- Entries supplied:
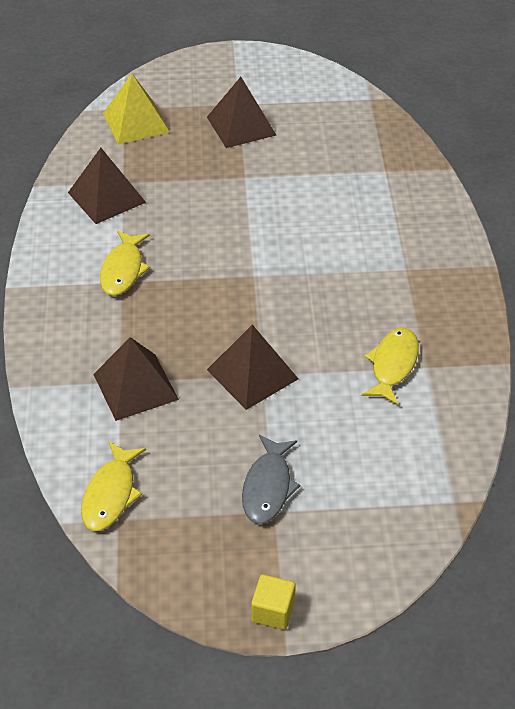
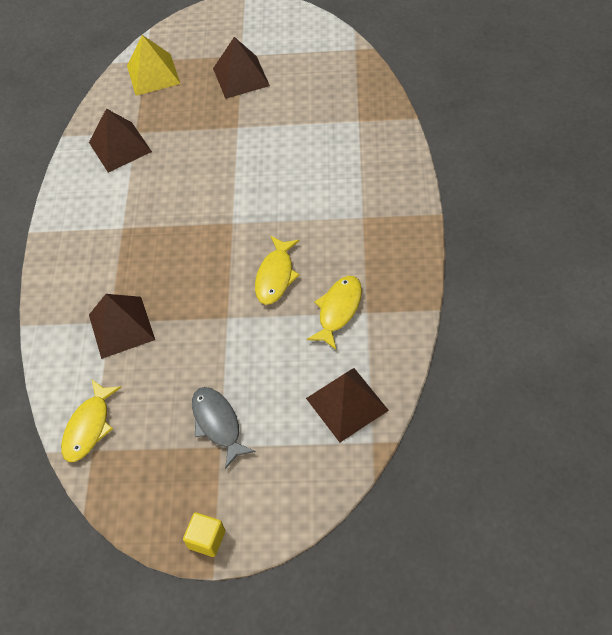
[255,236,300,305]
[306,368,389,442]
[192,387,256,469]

* * *

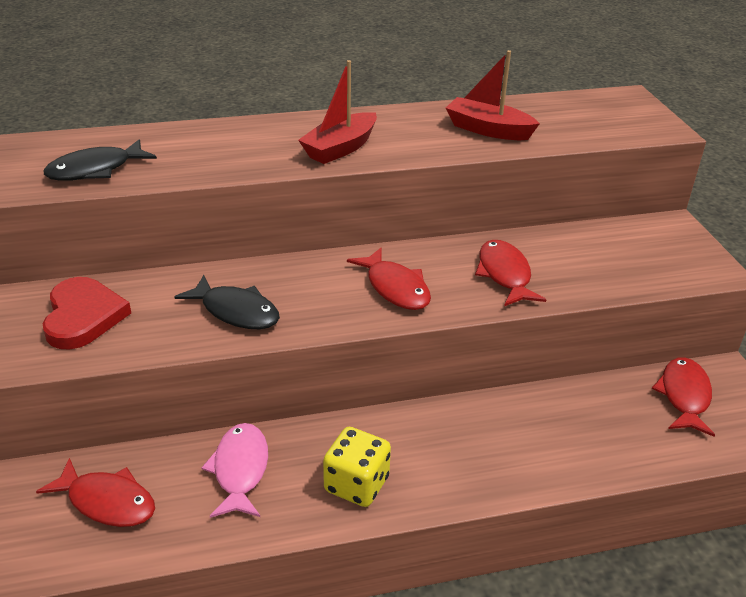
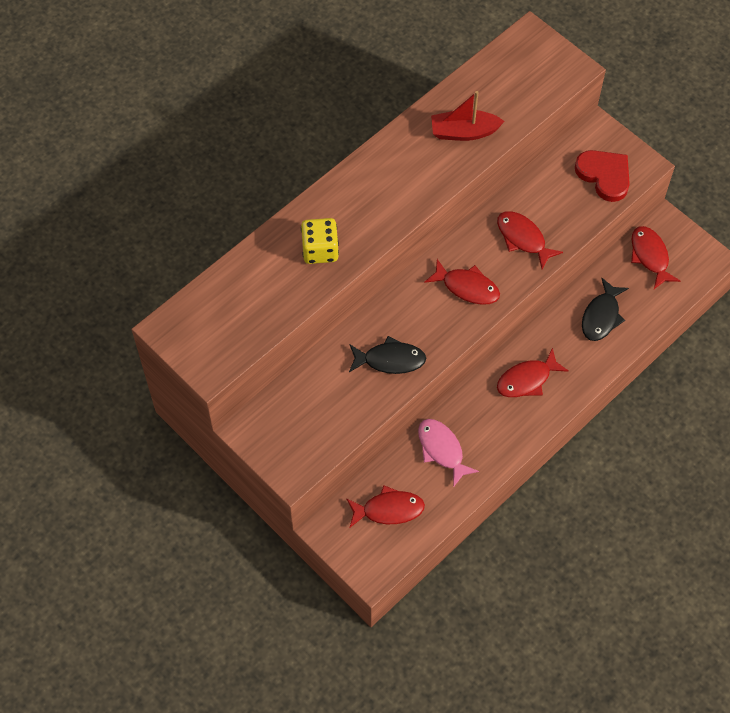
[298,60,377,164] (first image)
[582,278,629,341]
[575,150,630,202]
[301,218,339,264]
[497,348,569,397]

...

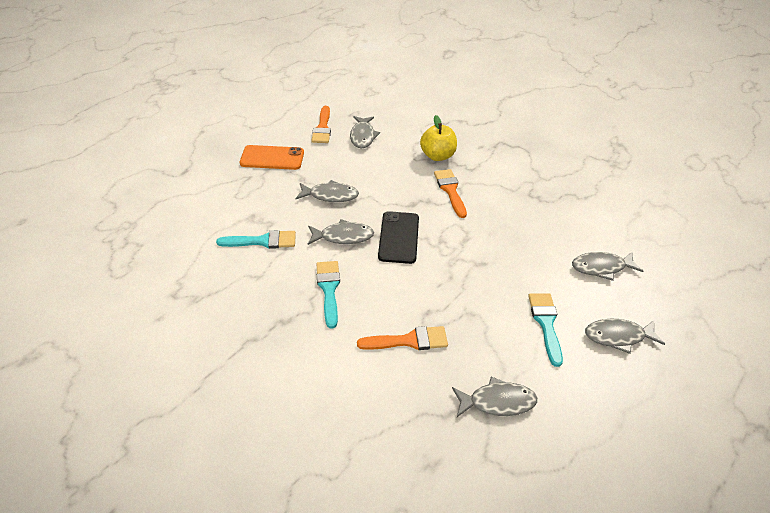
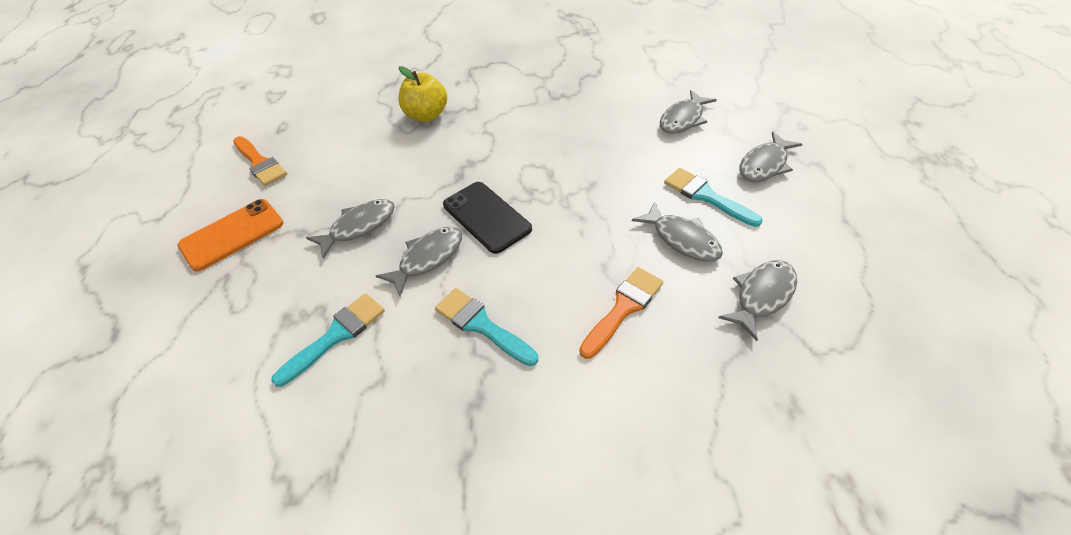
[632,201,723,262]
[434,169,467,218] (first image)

- Assignment: I'd like the lines above from the one with "[582,278,629,341]" up to and including the one with "[497,348,569,397]" copied exactly, with no other lines.

- Solution for this exercise:
[582,278,629,341]
[575,150,630,202]
[301,218,339,264]
[497,348,569,397]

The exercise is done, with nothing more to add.